What you have to do: In the listing below, find each line with the string "padlock" and report it.

Record set:

'''

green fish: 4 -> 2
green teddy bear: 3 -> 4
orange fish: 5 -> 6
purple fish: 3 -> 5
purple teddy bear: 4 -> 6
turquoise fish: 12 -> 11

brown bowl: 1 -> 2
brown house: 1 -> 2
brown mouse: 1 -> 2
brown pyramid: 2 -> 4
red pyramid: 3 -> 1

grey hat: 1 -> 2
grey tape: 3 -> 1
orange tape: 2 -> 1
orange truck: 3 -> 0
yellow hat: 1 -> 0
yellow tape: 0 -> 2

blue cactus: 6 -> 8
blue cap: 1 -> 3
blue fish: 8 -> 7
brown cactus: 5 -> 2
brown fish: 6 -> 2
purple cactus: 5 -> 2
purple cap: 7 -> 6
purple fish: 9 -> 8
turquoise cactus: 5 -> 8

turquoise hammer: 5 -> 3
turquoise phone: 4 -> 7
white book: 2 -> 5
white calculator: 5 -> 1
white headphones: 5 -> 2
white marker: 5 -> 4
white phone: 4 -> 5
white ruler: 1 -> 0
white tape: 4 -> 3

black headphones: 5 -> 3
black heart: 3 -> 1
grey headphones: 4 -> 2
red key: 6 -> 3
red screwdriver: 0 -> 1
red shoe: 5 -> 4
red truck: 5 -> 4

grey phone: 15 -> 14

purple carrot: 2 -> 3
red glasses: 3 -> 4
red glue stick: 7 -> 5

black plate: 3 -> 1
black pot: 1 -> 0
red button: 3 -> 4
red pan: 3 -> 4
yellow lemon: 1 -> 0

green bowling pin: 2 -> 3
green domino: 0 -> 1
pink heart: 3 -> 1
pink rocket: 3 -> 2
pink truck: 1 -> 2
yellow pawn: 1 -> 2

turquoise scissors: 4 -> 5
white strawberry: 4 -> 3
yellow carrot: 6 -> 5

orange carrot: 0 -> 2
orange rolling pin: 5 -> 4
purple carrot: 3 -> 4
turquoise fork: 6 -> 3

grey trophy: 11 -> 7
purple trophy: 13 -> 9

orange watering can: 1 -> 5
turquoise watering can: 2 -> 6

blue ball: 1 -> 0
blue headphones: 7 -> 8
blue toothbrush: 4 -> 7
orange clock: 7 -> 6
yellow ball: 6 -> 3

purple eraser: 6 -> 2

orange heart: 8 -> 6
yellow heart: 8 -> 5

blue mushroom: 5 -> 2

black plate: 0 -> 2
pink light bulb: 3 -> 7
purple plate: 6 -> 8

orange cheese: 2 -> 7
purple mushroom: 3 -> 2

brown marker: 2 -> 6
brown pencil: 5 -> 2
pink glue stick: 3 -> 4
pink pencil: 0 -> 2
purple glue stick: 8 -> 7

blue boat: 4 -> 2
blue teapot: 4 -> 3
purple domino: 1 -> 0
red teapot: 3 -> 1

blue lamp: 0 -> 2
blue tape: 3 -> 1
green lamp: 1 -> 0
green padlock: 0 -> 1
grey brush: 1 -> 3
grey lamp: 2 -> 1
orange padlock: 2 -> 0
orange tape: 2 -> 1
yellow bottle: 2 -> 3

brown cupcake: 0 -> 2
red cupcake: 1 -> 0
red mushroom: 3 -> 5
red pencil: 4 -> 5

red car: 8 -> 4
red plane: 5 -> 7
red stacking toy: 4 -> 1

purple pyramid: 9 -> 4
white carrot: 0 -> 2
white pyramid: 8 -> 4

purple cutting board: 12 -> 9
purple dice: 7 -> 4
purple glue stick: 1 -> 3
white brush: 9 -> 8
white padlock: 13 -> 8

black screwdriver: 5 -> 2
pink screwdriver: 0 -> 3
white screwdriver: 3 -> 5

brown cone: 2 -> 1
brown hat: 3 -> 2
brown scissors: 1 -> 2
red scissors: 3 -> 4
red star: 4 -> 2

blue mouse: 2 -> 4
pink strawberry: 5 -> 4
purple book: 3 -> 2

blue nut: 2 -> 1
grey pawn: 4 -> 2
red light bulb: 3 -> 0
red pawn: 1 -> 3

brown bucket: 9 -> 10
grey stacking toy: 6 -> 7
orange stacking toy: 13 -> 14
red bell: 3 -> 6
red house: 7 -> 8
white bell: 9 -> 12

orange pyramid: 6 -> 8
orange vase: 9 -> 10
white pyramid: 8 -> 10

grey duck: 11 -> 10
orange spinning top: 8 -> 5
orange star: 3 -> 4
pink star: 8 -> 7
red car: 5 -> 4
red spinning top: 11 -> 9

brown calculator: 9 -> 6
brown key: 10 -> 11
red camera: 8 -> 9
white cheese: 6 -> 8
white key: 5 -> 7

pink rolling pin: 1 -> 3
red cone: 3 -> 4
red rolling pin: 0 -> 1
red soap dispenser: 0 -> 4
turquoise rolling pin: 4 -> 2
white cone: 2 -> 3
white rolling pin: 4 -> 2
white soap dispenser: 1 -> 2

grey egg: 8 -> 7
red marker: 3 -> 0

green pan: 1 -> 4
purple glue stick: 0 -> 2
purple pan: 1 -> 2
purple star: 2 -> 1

'''

Task solution:
green padlock: 0 -> 1
orange padlock: 2 -> 0
white padlock: 13 -> 8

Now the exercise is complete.